#### WHAT IS EXPECTED
Reproduce verbatim the line in which "cyan brick C6:H6" occurs, together with each line that follows it to the end of the listing, and nothing more.

#### EXERCISE DATA
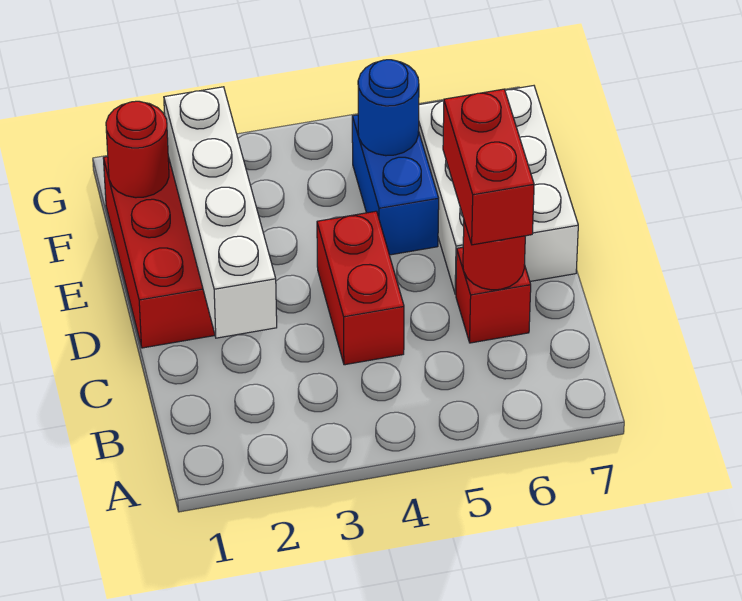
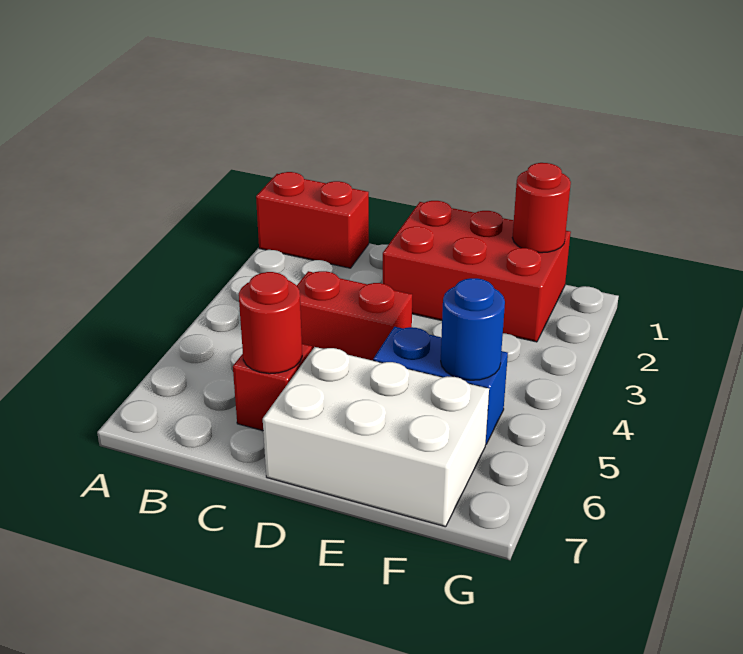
white brick C2:F2 level 2 -> none
red brick C6:D6 level 3 -> red brick A1:B1 level 1

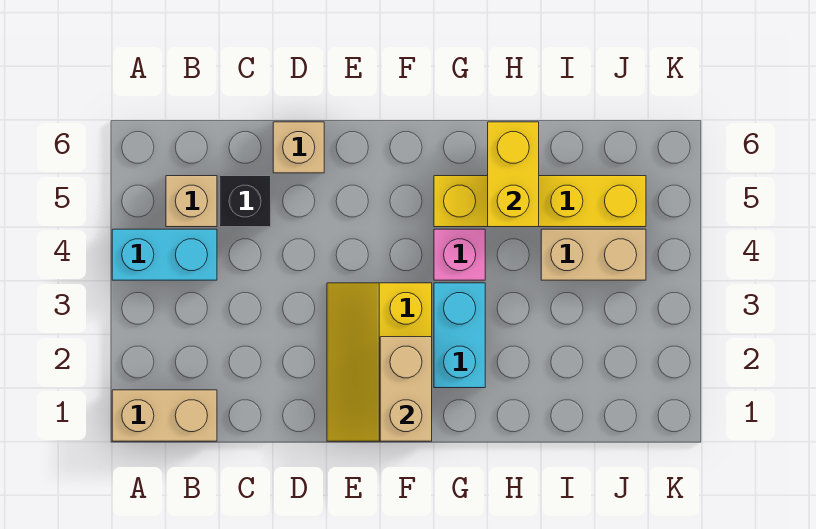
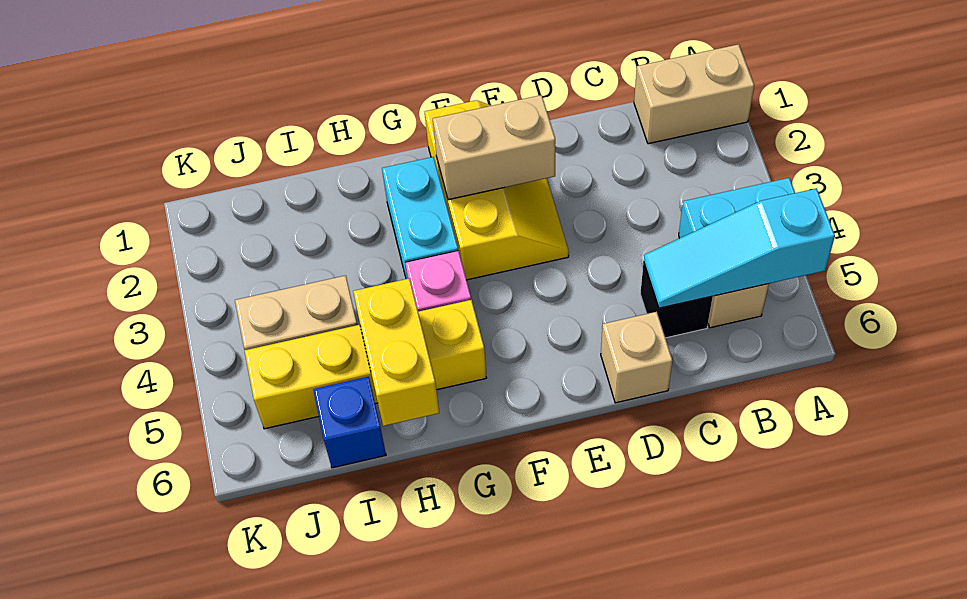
none -> cyan slope A5:C5 level 2 top A
tan brick F1:F2 level 2 -> tan brick E2:F2 level 2
none -> blue brick I6 level 1

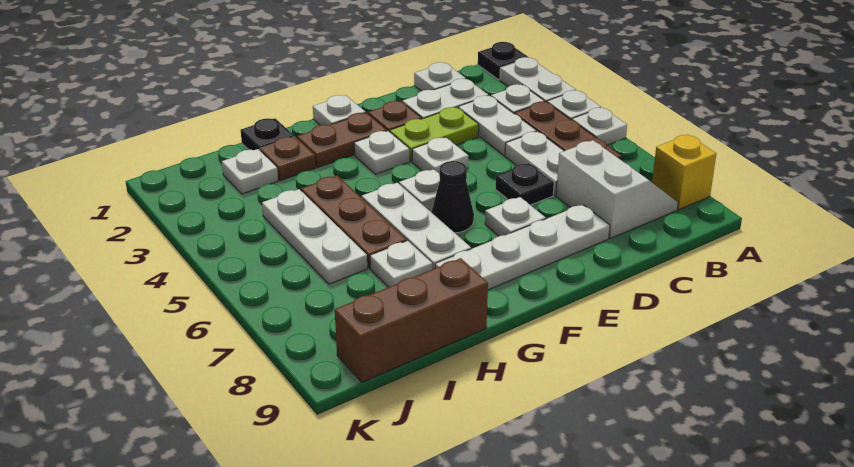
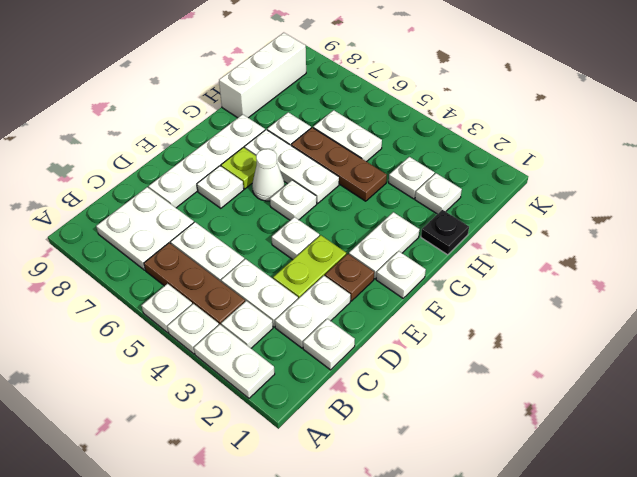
black plate A1 level 1 -> none
yellow brick A8 level 1 -> none
white slope B7:C8 level 1 top C -> white plate B7:C8 level 1
black plate D6 level 1 -> none
brown plate F2:G2 level 1 -> white plate F2:G2 level 1
white plate F3 level 1 -> white plate I3 level 1
black cone F6 level 1 -> white cone F6 level 1
none -> lime plate F7 level 1
brown plate H2 level 1 -> none
brown brick H9:J9 level 1 -> white brick H9:J9 level 1
white plate I4:I6 level 1 -> white plate I5:I6 level 1

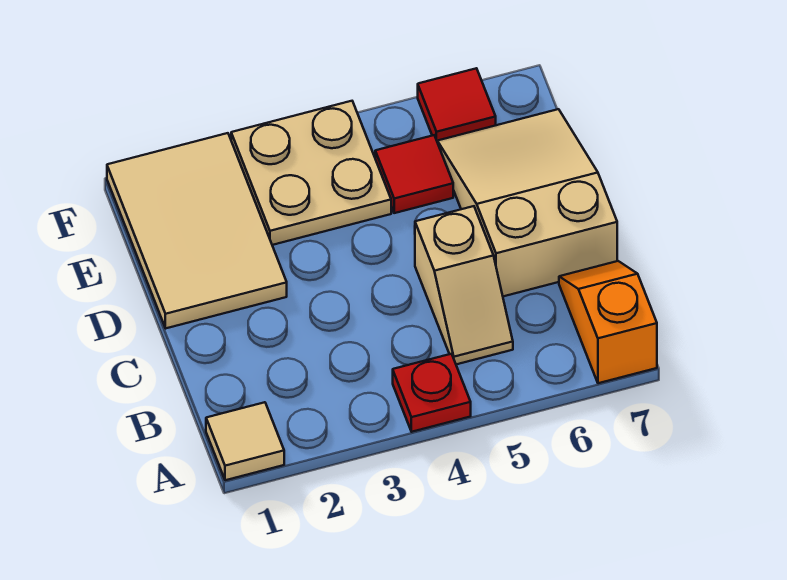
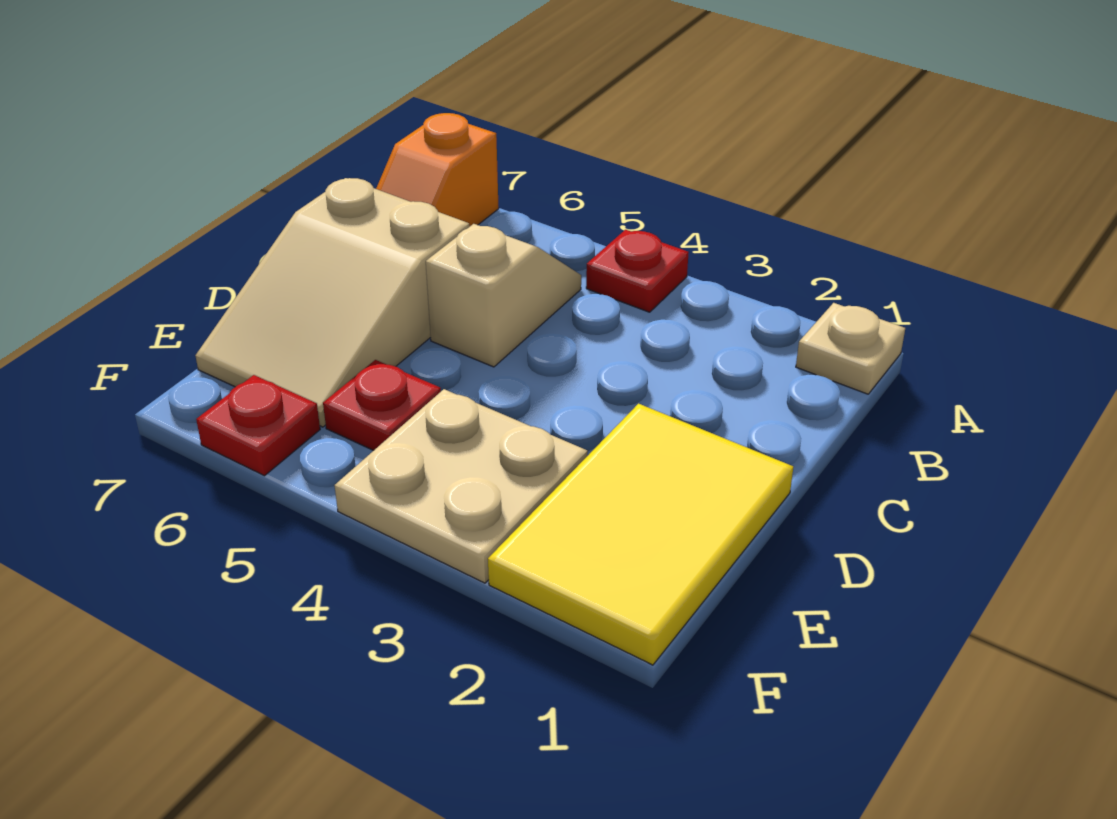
tan tile A1 level 1 -> tan plate A1 level 1
tan tile D1:F2 level 1 -> yellow tile D1:F2 level 1
red tile E5 level 1 -> red plate E5 level 1
red tile F6 level 1 -> red plate F6 level 1

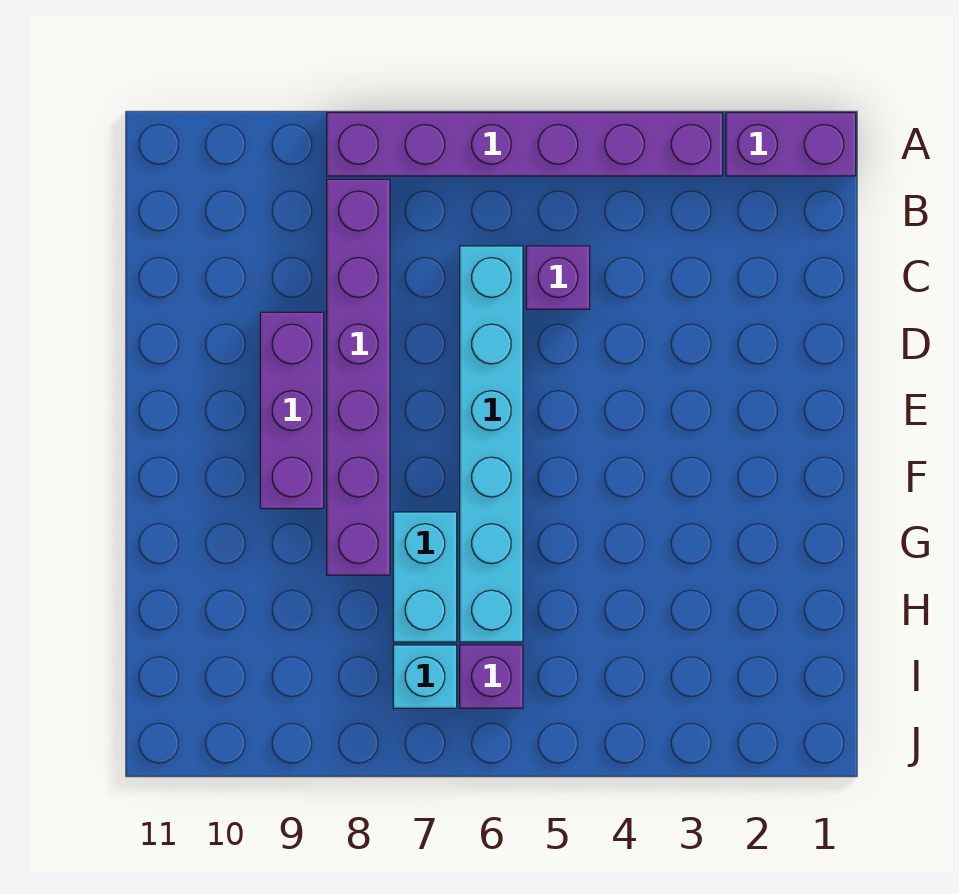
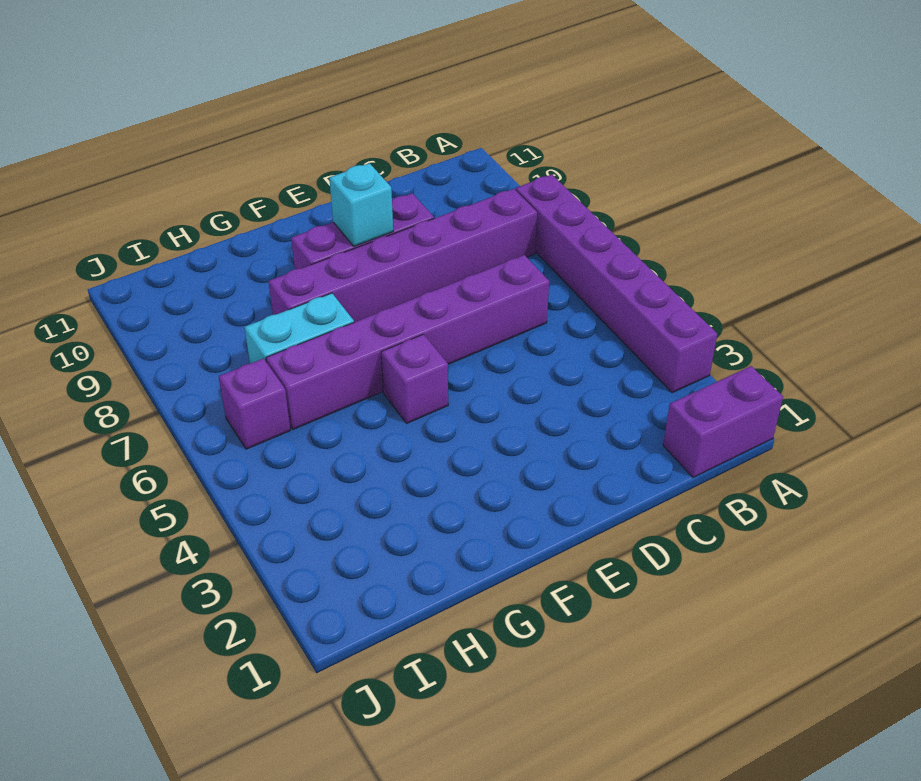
purple brick A1:A2 level 1 -> purple brick A1:B1 level 1
purple brick C5 level 1 -> purple brick F5 level 1
cyan brick C6:H6 level 1 -> purple brick C6:H6 level 1
cyan brick I7 level 1 -> cyan brick E9 level 2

#### ANSWER TO THIS EXERCISE
cyan brick C6:H6 level 1 -> purple brick C6:H6 level 1
cyan brick I7 level 1 -> cyan brick E9 level 2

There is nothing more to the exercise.